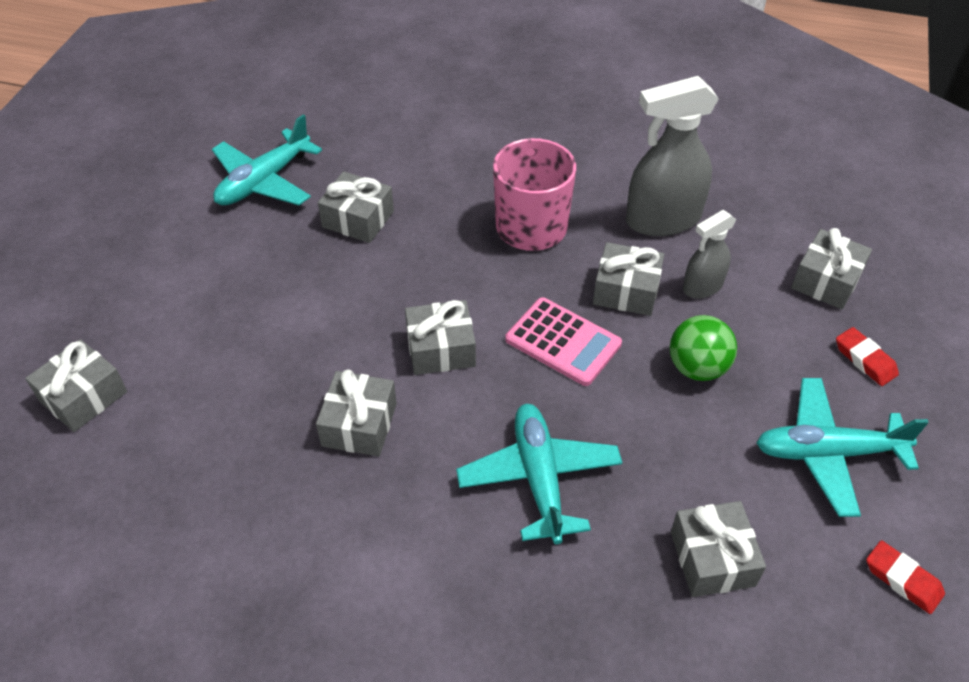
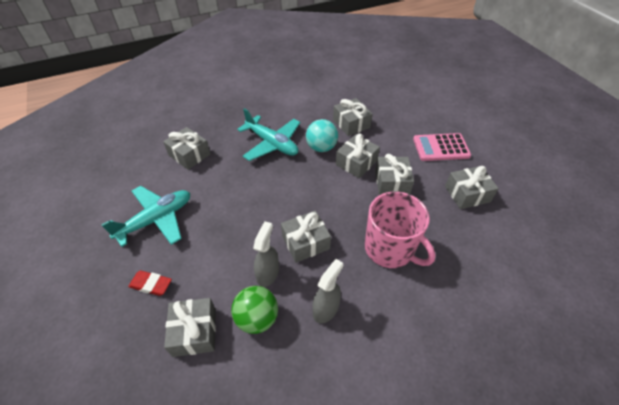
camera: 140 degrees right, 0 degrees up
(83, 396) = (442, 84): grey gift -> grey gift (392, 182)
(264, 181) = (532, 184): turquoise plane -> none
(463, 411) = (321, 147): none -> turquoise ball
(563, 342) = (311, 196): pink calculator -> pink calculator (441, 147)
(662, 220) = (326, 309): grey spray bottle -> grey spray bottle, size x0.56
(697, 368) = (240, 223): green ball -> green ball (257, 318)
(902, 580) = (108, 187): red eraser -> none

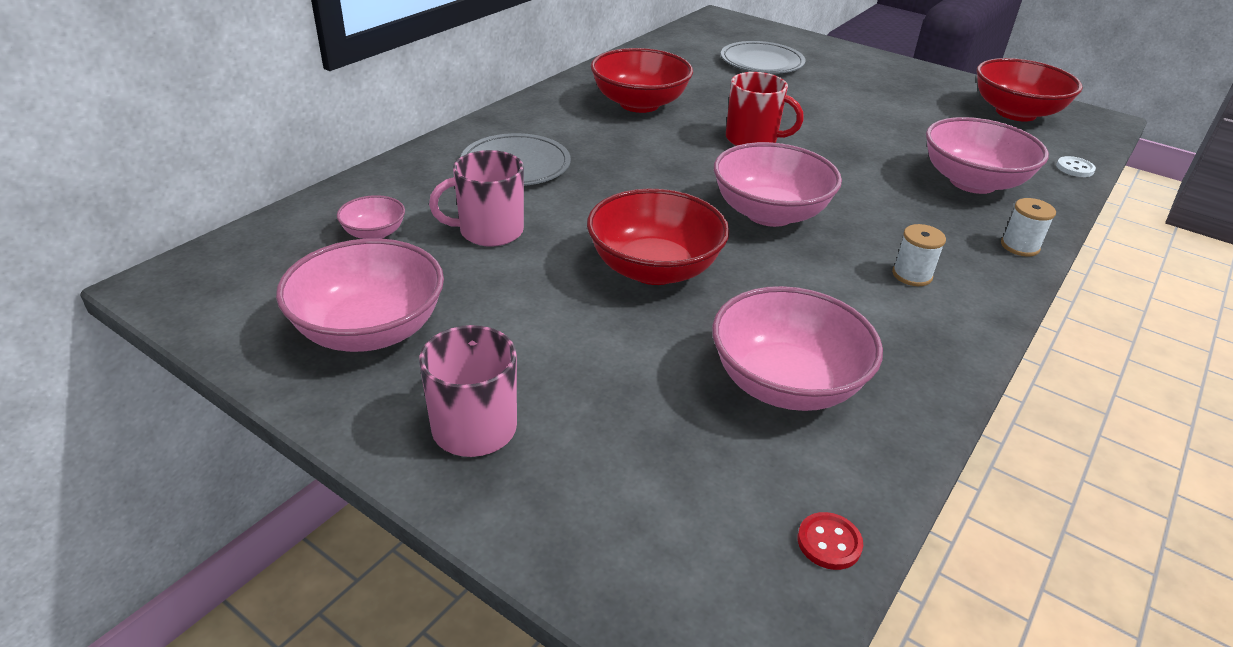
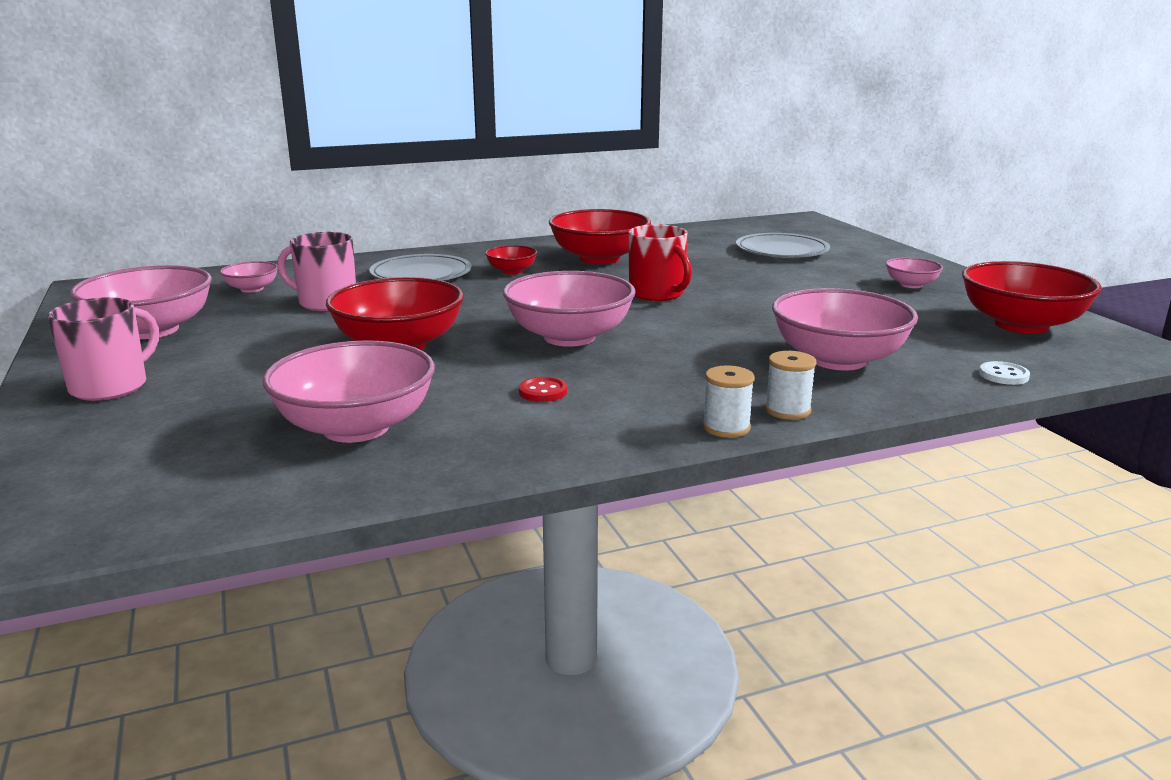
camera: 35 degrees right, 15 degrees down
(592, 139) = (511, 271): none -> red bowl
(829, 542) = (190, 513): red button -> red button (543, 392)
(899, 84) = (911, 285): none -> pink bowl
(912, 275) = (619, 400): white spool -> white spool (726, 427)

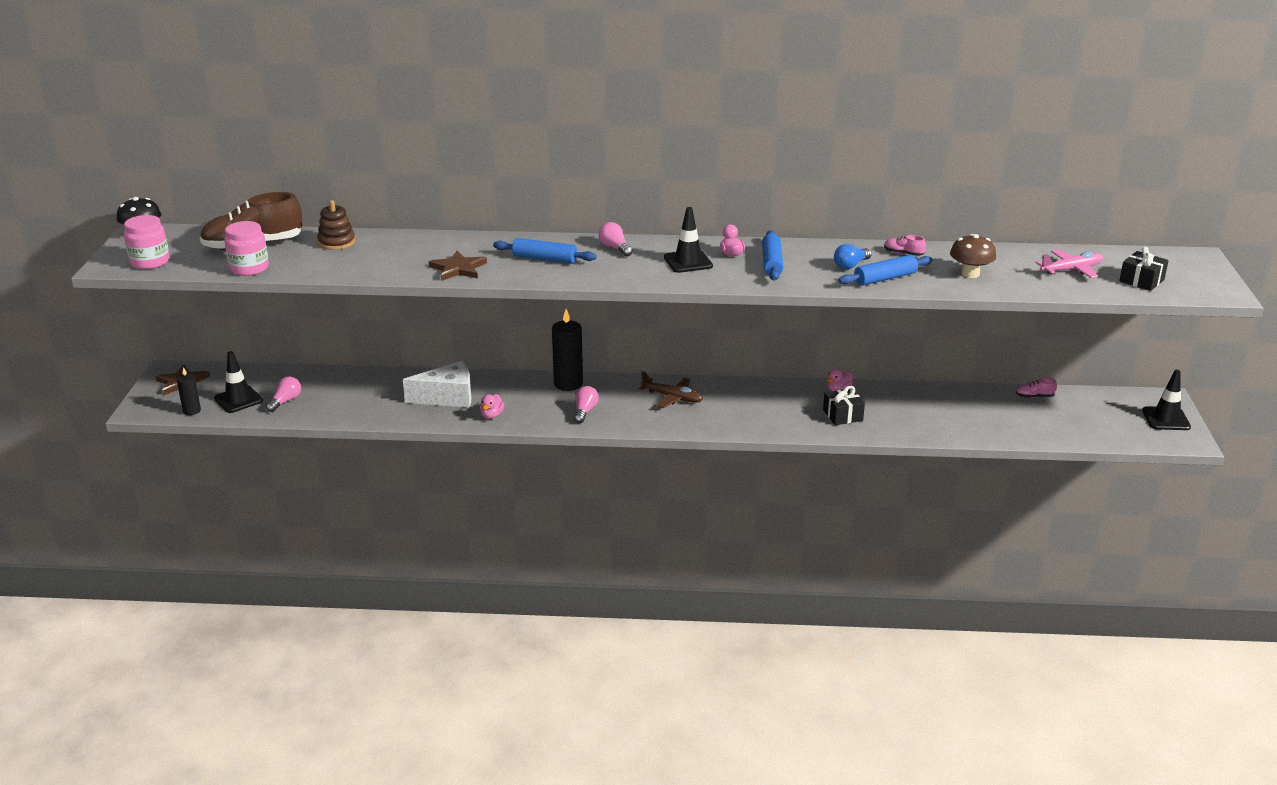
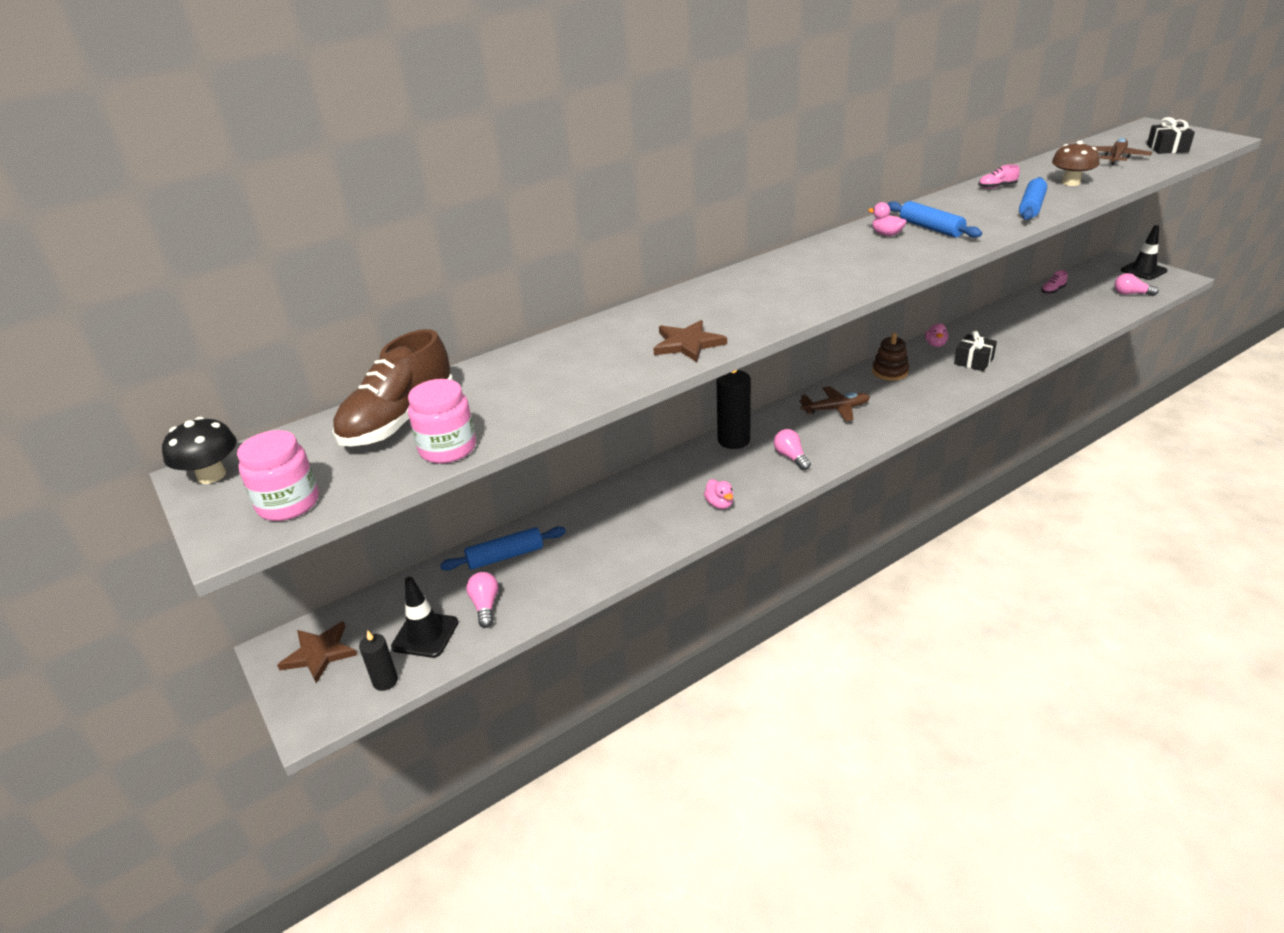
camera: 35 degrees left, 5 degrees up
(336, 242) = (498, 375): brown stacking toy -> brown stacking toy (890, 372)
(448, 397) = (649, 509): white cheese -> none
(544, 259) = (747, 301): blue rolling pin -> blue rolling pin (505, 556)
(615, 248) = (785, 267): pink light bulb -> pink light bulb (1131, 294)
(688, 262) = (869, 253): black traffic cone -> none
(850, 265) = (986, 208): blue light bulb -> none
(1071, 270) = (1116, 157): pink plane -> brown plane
+++
Going through the entries above, tally each line that has the word "bowl". Answer with the number only.

2